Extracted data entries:
········

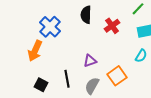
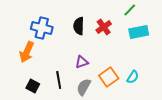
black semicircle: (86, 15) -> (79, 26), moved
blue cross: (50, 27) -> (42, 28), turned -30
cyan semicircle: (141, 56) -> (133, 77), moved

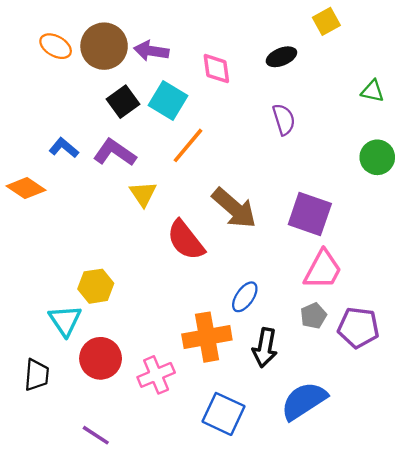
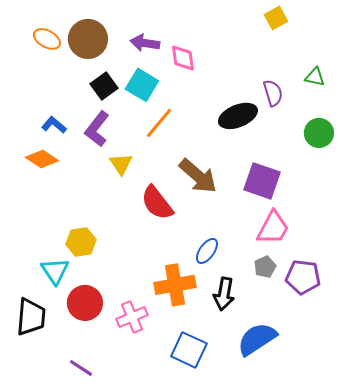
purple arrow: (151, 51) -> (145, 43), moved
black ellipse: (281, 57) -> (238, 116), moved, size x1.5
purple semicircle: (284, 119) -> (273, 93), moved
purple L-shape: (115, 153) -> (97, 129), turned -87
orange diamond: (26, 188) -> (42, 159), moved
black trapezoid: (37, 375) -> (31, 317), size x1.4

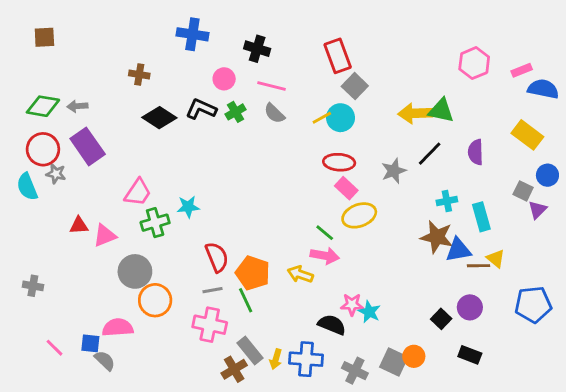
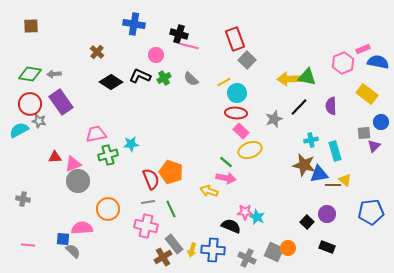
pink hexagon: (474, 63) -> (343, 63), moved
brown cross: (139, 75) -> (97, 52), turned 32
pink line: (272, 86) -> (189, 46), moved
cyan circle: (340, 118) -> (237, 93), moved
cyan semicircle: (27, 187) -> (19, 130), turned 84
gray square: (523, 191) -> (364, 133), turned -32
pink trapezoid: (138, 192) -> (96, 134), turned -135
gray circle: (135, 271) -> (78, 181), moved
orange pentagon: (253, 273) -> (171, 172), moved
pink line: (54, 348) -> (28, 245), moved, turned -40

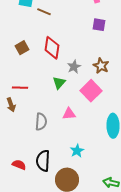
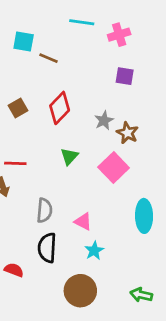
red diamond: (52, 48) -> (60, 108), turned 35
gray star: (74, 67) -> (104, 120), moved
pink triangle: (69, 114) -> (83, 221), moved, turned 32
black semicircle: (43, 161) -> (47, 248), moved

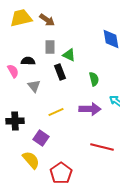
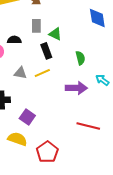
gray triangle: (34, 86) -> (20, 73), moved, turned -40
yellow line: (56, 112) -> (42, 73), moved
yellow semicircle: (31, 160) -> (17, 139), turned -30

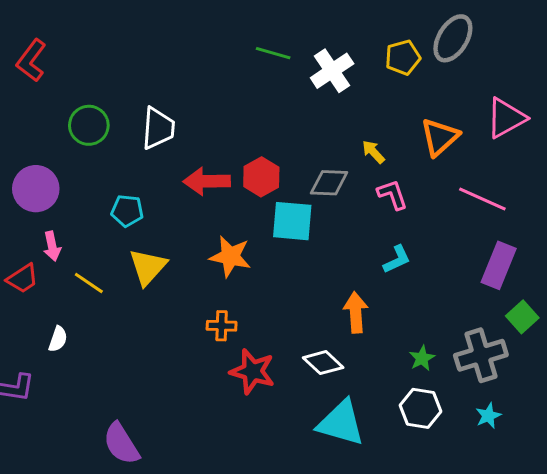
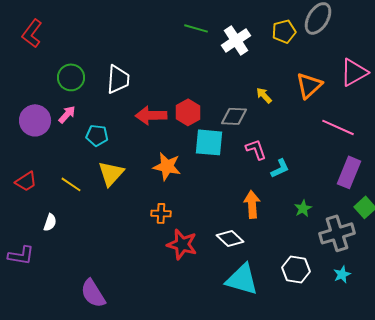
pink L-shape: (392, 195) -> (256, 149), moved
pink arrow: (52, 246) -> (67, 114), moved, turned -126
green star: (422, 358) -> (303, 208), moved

········

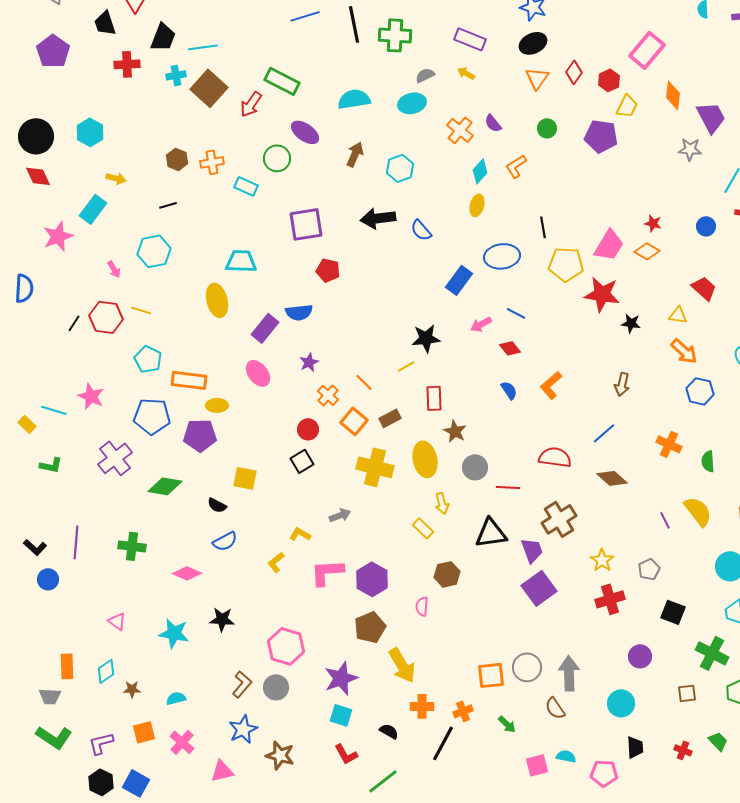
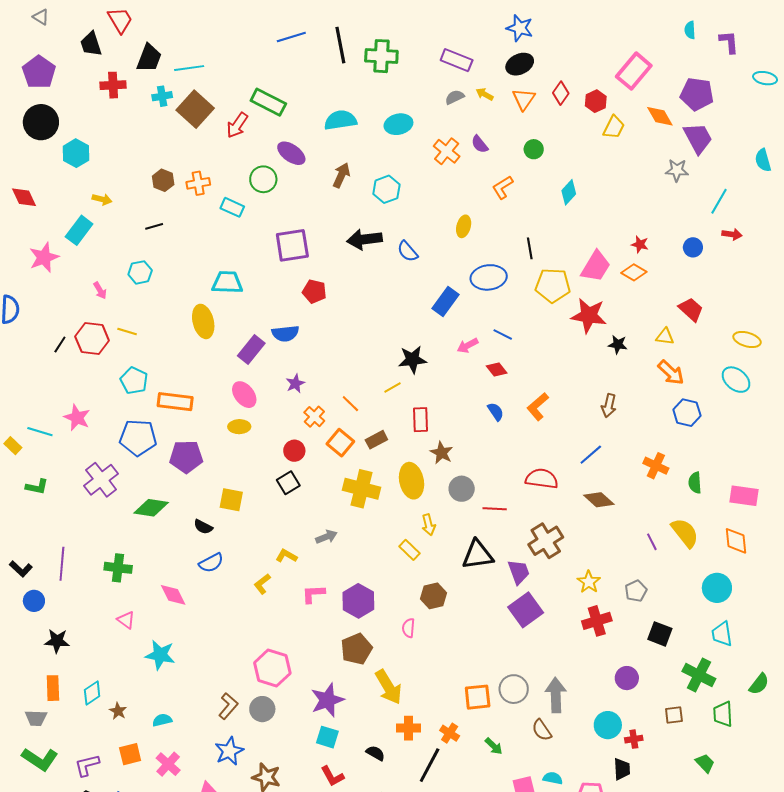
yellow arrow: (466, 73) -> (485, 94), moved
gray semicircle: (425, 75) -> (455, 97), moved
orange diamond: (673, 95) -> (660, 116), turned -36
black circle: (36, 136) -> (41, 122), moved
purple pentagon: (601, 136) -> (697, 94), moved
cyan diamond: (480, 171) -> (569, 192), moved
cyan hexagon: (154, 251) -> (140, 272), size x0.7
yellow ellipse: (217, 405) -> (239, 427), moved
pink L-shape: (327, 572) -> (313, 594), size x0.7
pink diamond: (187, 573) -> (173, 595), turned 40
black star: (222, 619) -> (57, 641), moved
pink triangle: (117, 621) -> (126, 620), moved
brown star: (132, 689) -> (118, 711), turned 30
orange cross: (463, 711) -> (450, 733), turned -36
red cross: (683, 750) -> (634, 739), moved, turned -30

········

Action item: From the records above, copy out the line with "orange diamond: (673, 95)", the line with "red cross: (683, 750)", and every line between them, word for word.

Worked solution:
orange diamond: (673, 95) -> (660, 116), turned -36
black circle: (36, 136) -> (41, 122), moved
purple pentagon: (601, 136) -> (697, 94), moved
cyan diamond: (480, 171) -> (569, 192), moved
cyan hexagon: (154, 251) -> (140, 272), size x0.7
yellow ellipse: (217, 405) -> (239, 427), moved
pink L-shape: (327, 572) -> (313, 594), size x0.7
pink diamond: (187, 573) -> (173, 595), turned 40
black star: (222, 619) -> (57, 641), moved
pink triangle: (117, 621) -> (126, 620), moved
brown star: (132, 689) -> (118, 711), turned 30
orange cross: (463, 711) -> (450, 733), turned -36
red cross: (683, 750) -> (634, 739), moved, turned -30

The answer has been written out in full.